What to produce
Below, some lines carry pictures; leave those pictures out and retype exactly the lines from the one with "brown rocket: 3 -> 1" through the one with "red key: 3 -> 6".

Material supplied
--- --- ---
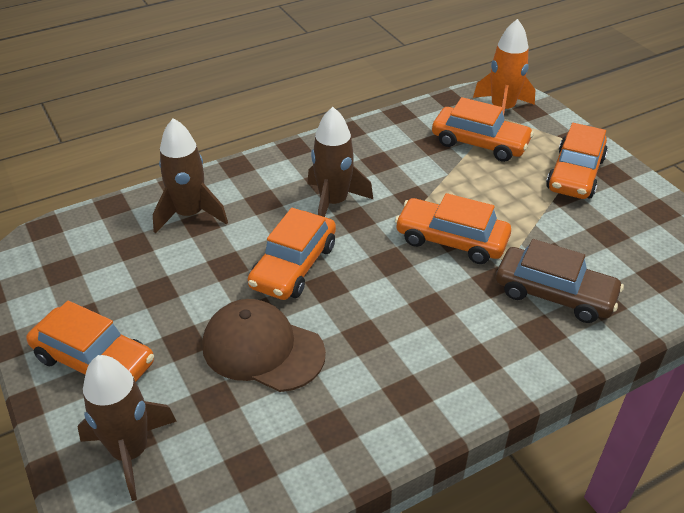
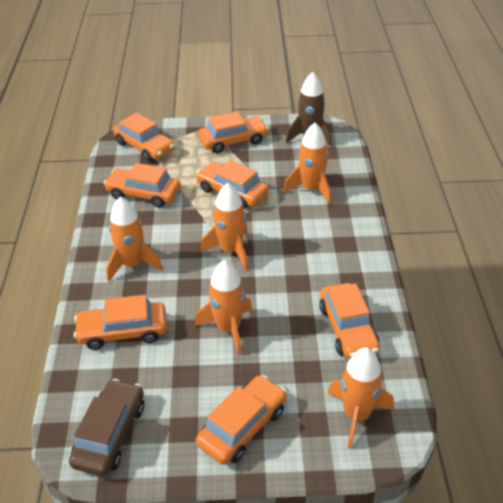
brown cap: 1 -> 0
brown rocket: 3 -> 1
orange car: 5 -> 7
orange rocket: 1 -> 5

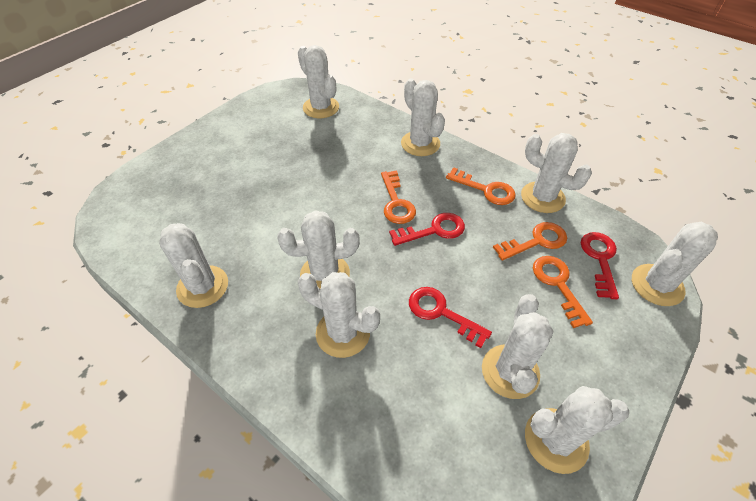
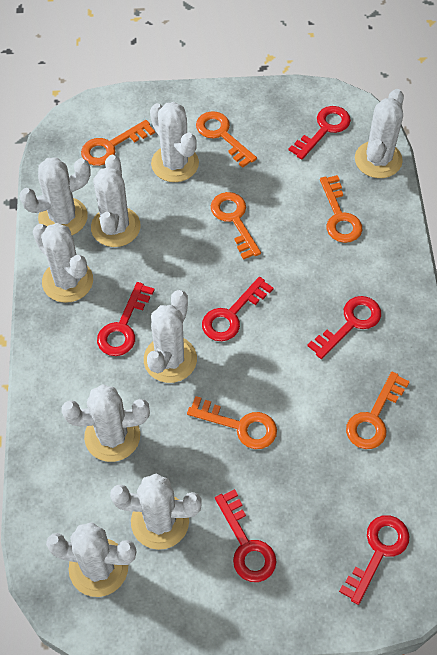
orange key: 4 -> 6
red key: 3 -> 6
--- --- ---
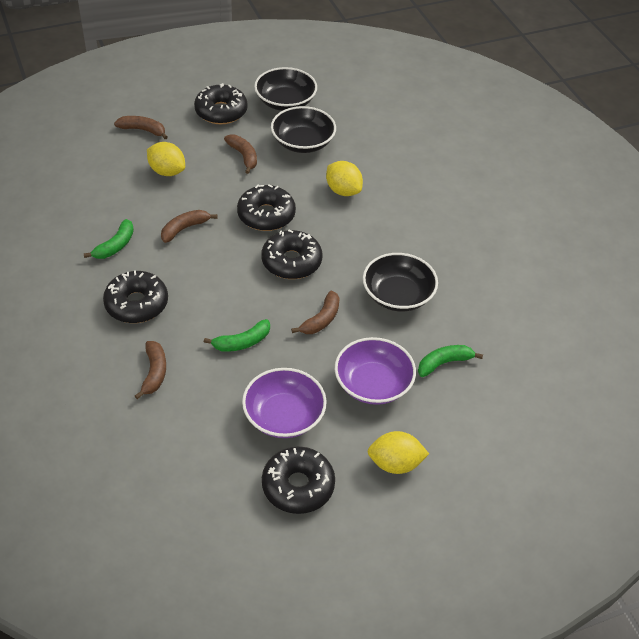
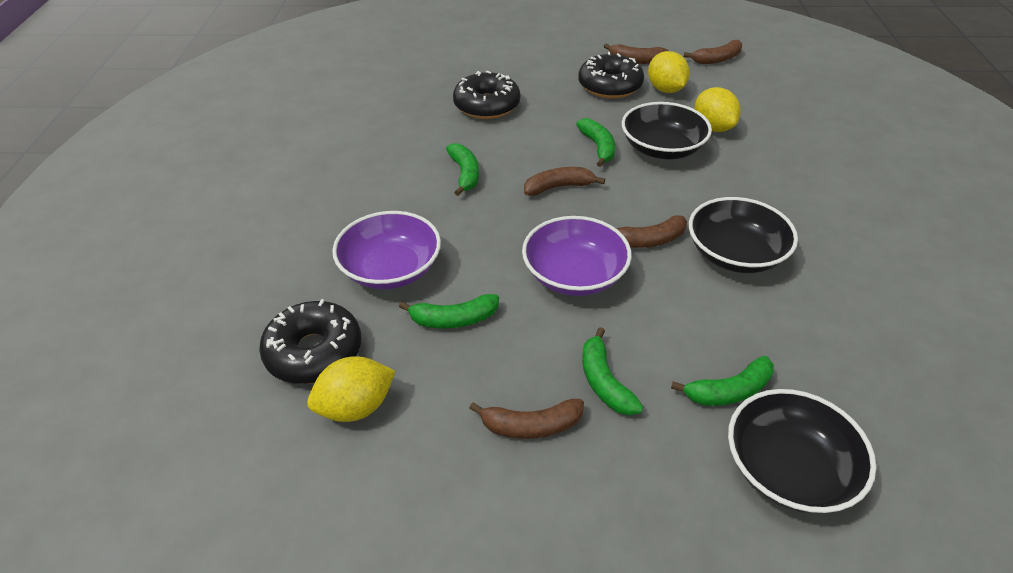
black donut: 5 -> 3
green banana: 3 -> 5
--- --- ---
Result
brown rocket: 3 -> 1
orange car: 5 -> 7
orange rocket: 1 -> 5

orange key: 4 -> 6
red key: 3 -> 6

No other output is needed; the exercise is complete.